Having located the line with "C10: 470nF (DGND, OUT) -> 6.8nF (DGND, OUT)", repeat it and all remaining lines of the records exactly. Pictures do not belong in the answer.

--- Data listing Enclosed Below ---

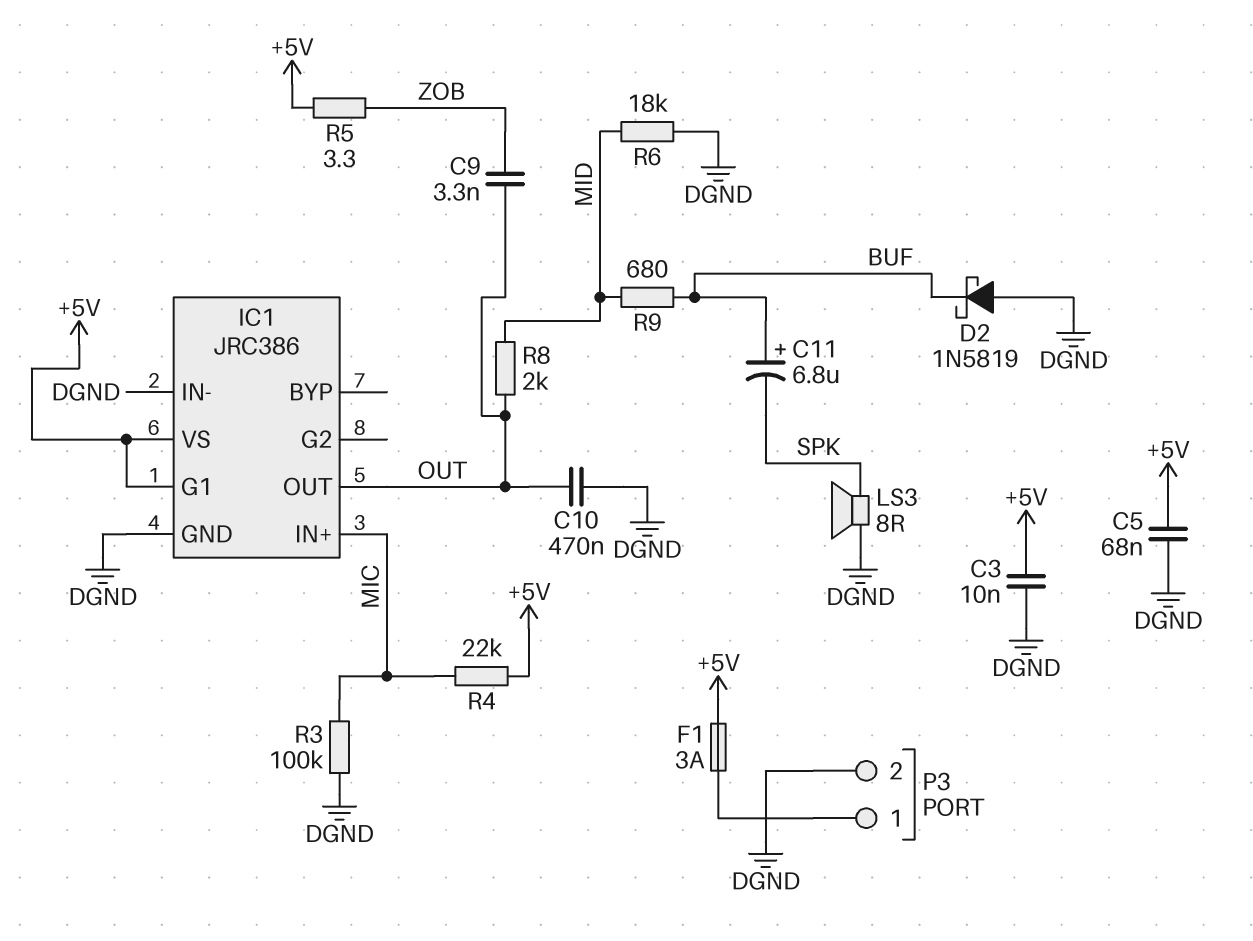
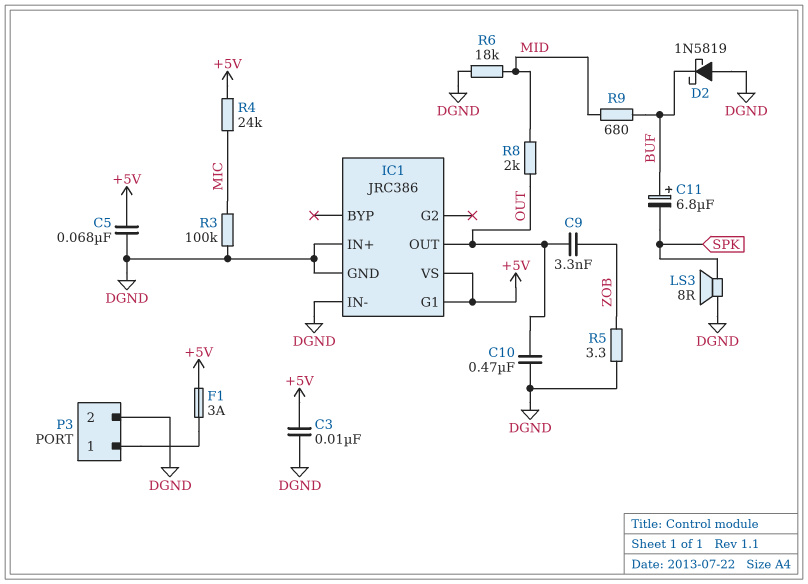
IC1 pin IN+: MIC -> DGND
R4: 22k (+5V, MIC) -> 24k (+5V, MIC)
R5: 3.3 (+5V, ZOB) -> 3.3 (DGND, ZOB)

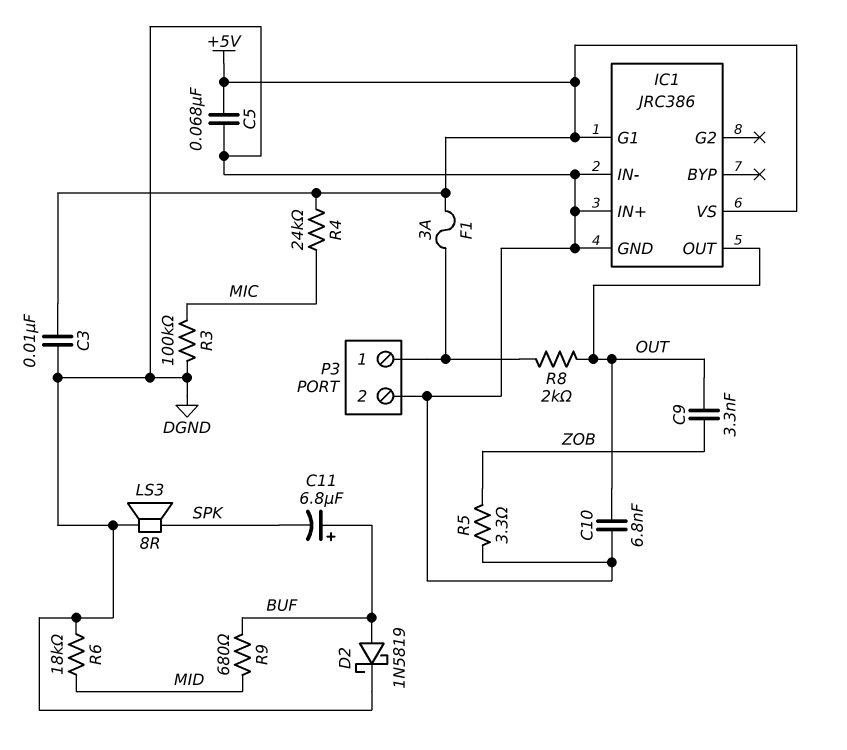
C10: 470nF (DGND, OUT) -> 6.8nF (DGND, OUT)
D2: schottky 1N5819 (A DGND, K BUF) -> schottky 1N5819 (A BUF, K DGND)
R8: 2k (MID, OUT) -> 2k (OUT, P3/1)

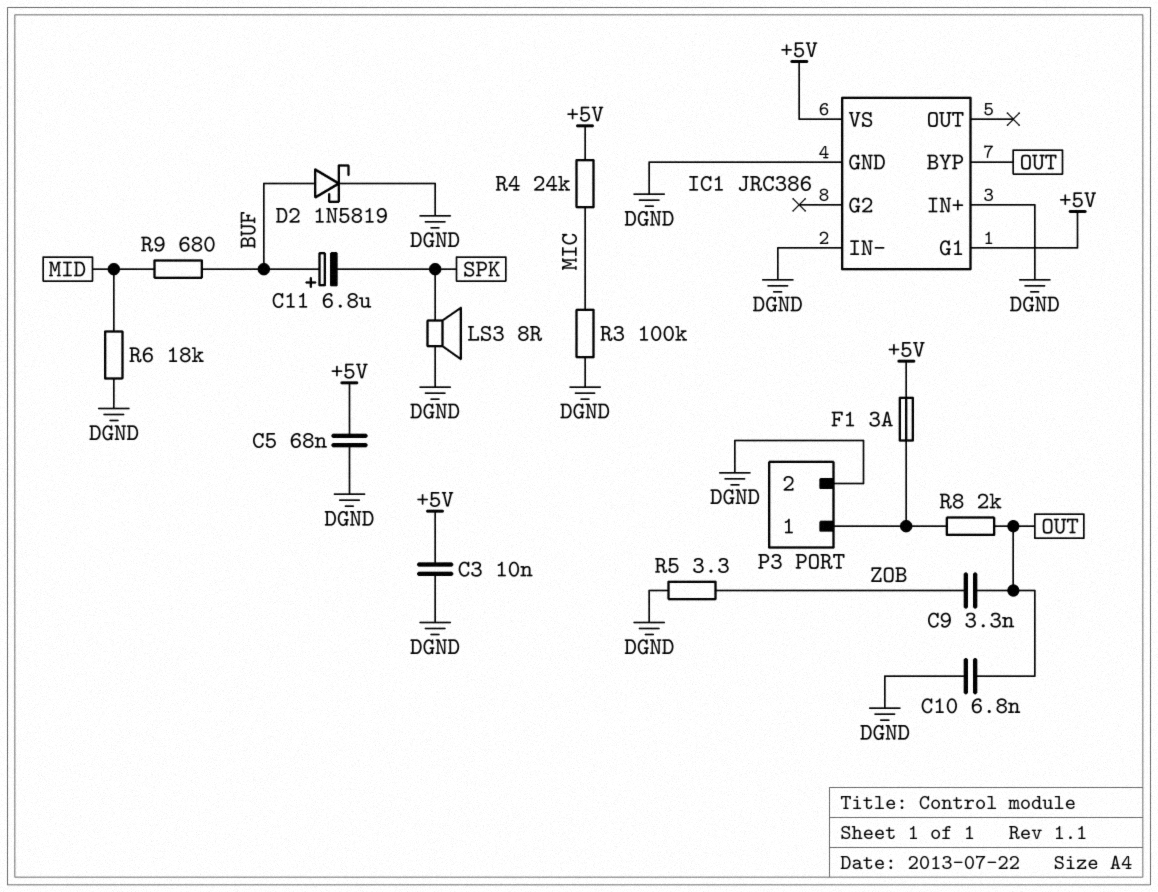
IC1 pin BYP: none -> OUT
IC1 pin OUT: OUT -> none

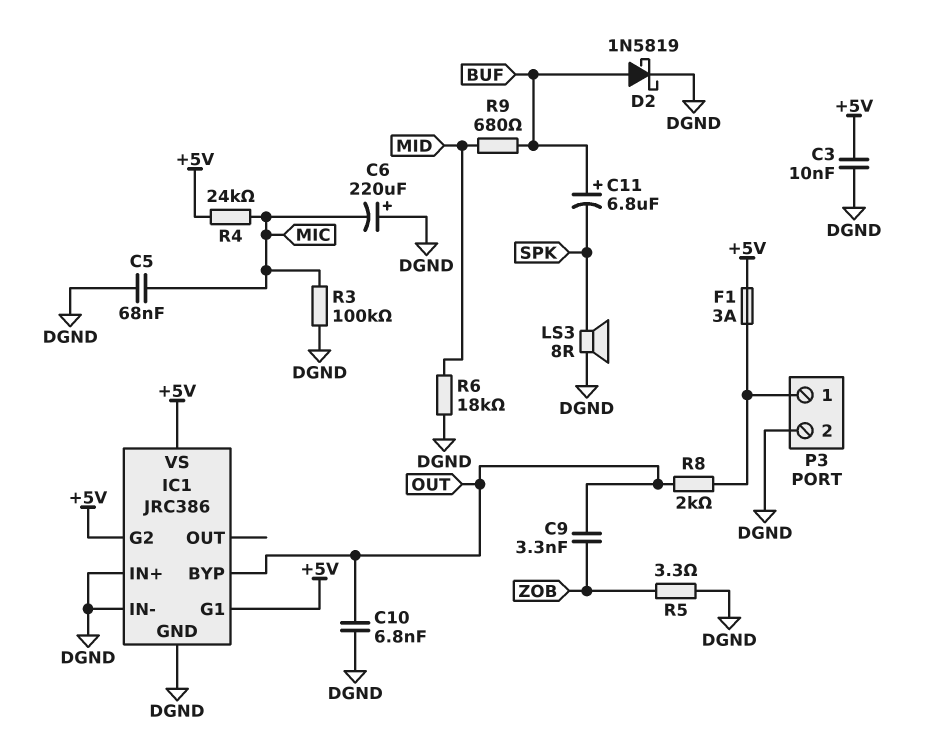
C5: 68nF (+5V, DGND) -> 68nF (DGND, MIC)
C6: none -> 220uF (plus DGND, minus MIC)
IC1 pin G2: none -> +5V

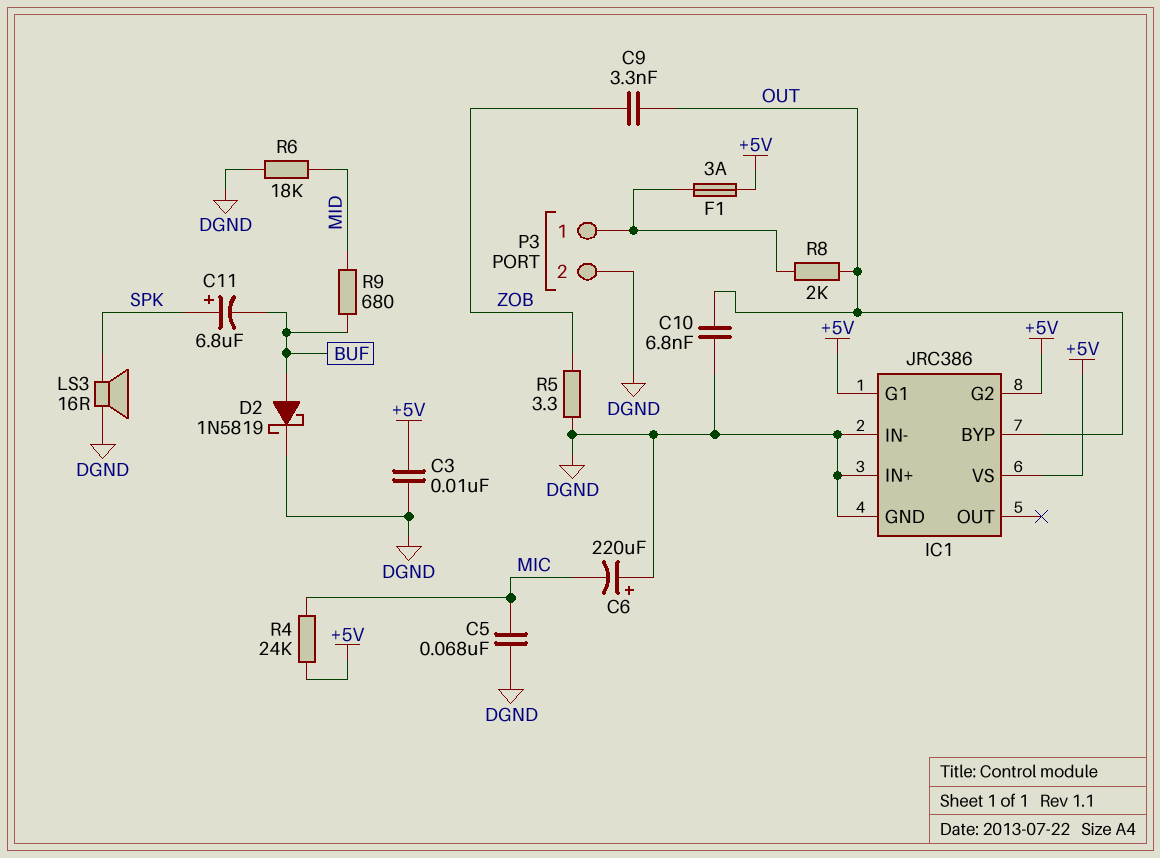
C11: 6.8uF (plus BUF, minus SPK) -> 6.8uF (plus SPK, minus BUF)
LS3: speaker 8R (DGND, SPK) -> speaker 16R (DGND, SPK)
R3: 100k (DGND, MIC) -> none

--- End of Enclosed Data listing ---

* **Solution to this exercise**
C10: 470nF (DGND, OUT) -> 6.8nF (DGND, OUT)
D2: schottky 1N5819 (A DGND, K BUF) -> schottky 1N5819 (A BUF, K DGND)
R8: 2k (MID, OUT) -> 2k (OUT, P3/1)

IC1 pin BYP: none -> OUT
IC1 pin OUT: OUT -> none

C5: 68nF (+5V, DGND) -> 68nF (DGND, MIC)
C6: none -> 220uF (plus DGND, minus MIC)
IC1 pin G2: none -> +5V

C11: 6.8uF (plus BUF, minus SPK) -> 6.8uF (plus SPK, minus BUF)
LS3: speaker 8R (DGND, SPK) -> speaker 16R (DGND, SPK)
R3: 100k (DGND, MIC) -> none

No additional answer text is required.